Your answer must repeat all of the entries word for word, without any images.

Saved entries
◆ ◆ ◆

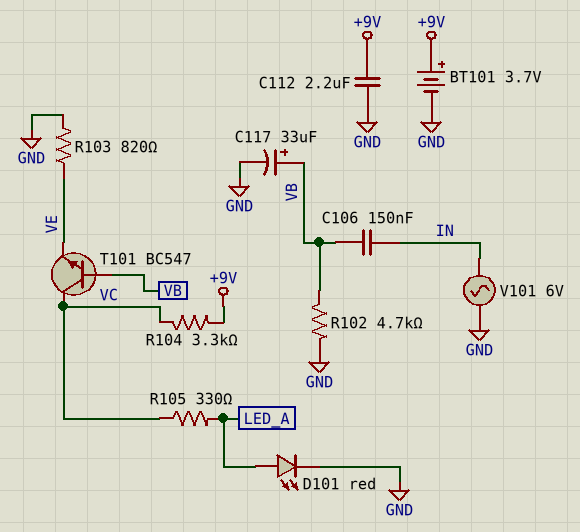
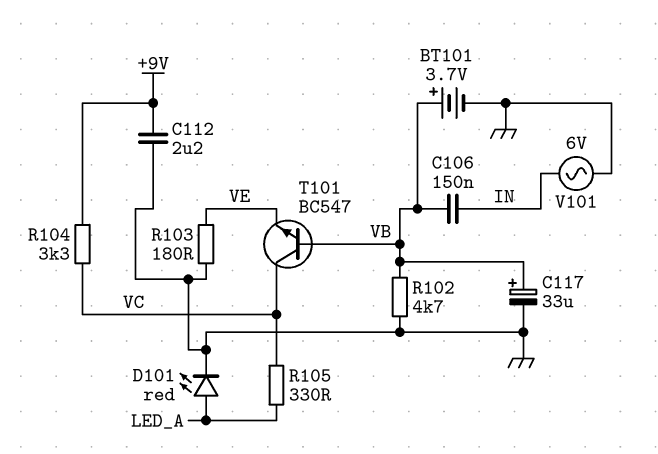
BT101: 3.7V (plus +9V, minus GND) -> 3.7V (plus VB, minus GND)
R103: 820 (GND, VE) -> 180 (GND, VE)

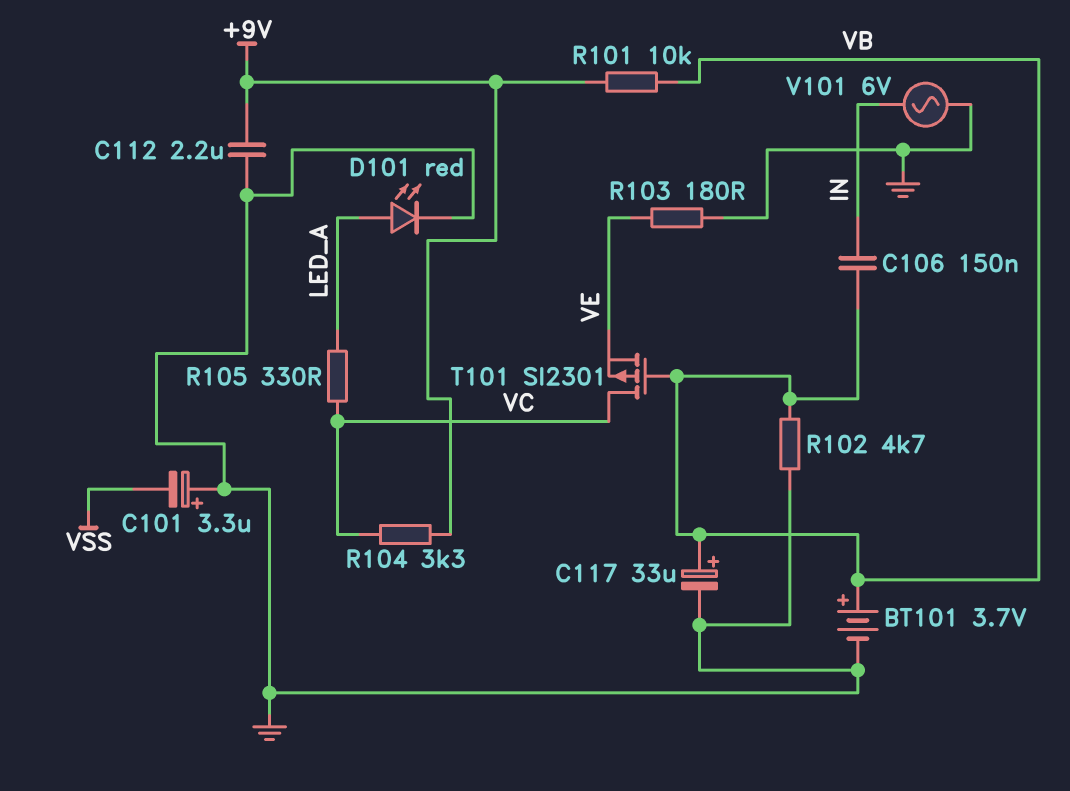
C101: none -> 3.3uF (plus GND, minus VSS)
R101: none -> 10k (+9V, VB)
T101: NPN BC547 (B VB, C VC, E VE) -> PMOS SI2301 (G VB, D VC, S VE)

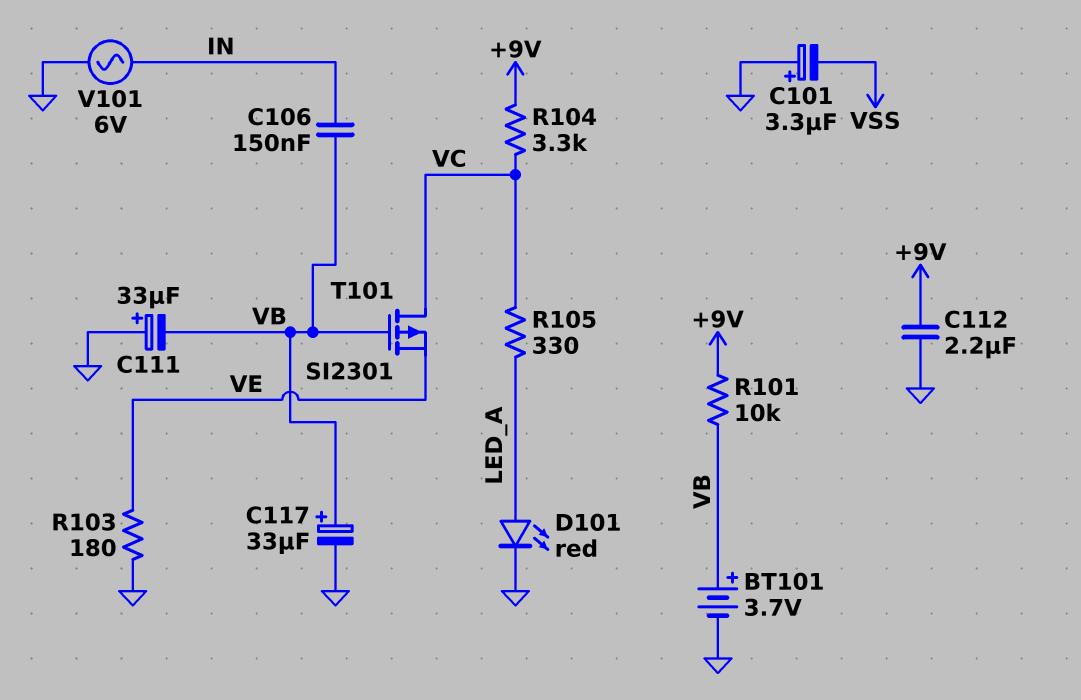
C111: none -> 33uF (plus GND, minus VB)
R102: 4.7k (GND, VB) -> none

◆ ◆ ◆

* [RESULT]
BT101: 3.7V (plus +9V, minus GND) -> 3.7V (plus VB, minus GND)
R103: 820 (GND, VE) -> 180 (GND, VE)

C101: none -> 3.3uF (plus GND, minus VSS)
R101: none -> 10k (+9V, VB)
T101: NPN BC547 (B VB, C VC, E VE) -> PMOS SI2301 (G VB, D VC, S VE)

C111: none -> 33uF (plus GND, minus VB)
R102: 4.7k (GND, VB) -> none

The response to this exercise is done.